Output the entries below word for word, stopping once the line containing "red cross: (319, 249)" is done, and omit each picture.

Task input Start Marker

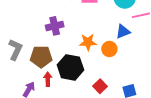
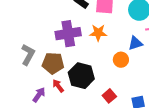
purple cross: (55, 26) -> (68, 34), size x1.4
orange star: (88, 42) -> (98, 33), moved
red arrow: (48, 79) -> (58, 86), turned -40

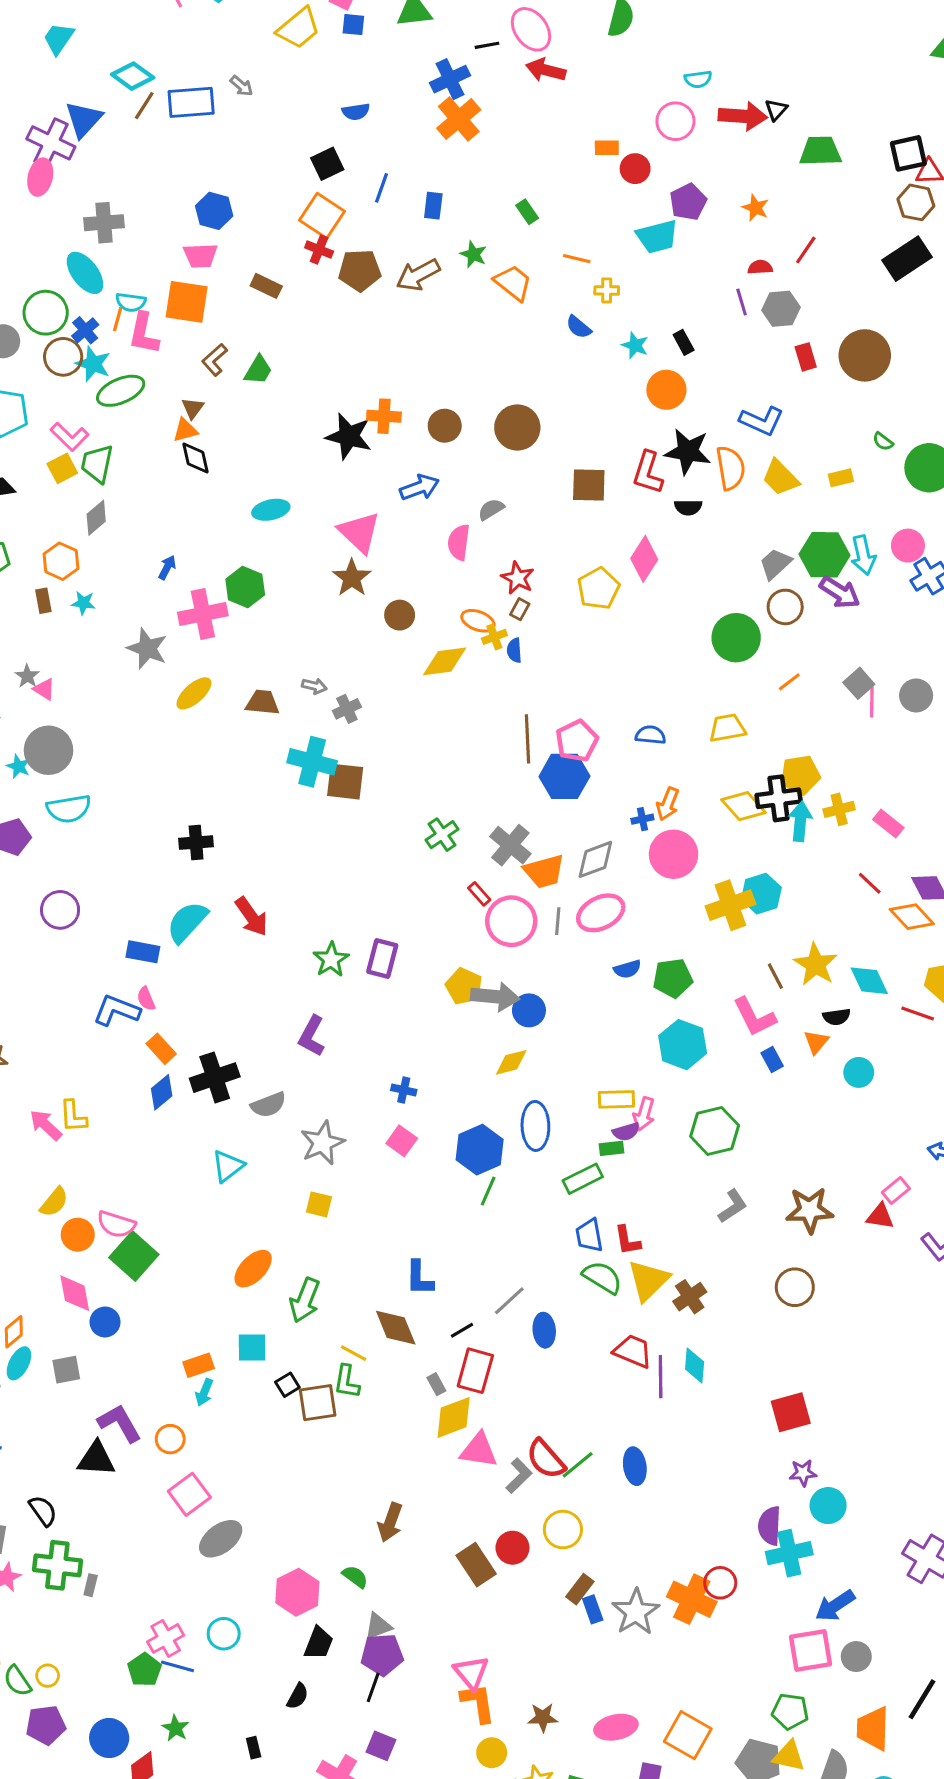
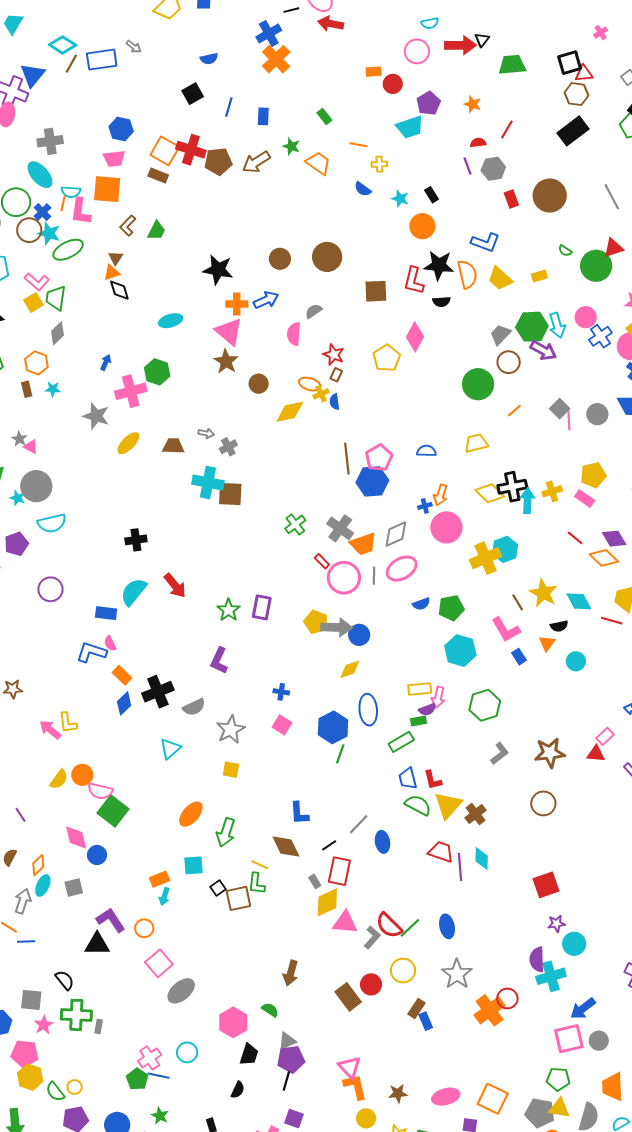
orange square: (322, 216) -> (165, 151), moved
red cross: (319, 249) -> (191, 150), size x1.6
orange cross: (384, 416) -> (237, 304), moved
yellow pentagon: (800, 775) -> (593, 475), moved
orange circle: (78, 1235) -> (82, 775), moved
orange cross: (692, 1599) -> (490, 1010), turned 32
gray star: (636, 1612) -> (457, 974), moved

Task input End Marker

#### [Solution for this problem]
purple cross: (55, 26) -> (68, 34), size x1.4
orange star: (88, 42) -> (98, 33), moved
red arrow: (48, 79) -> (58, 86), turned -40

orange square: (322, 216) -> (165, 151), moved
red cross: (319, 249) -> (191, 150), size x1.6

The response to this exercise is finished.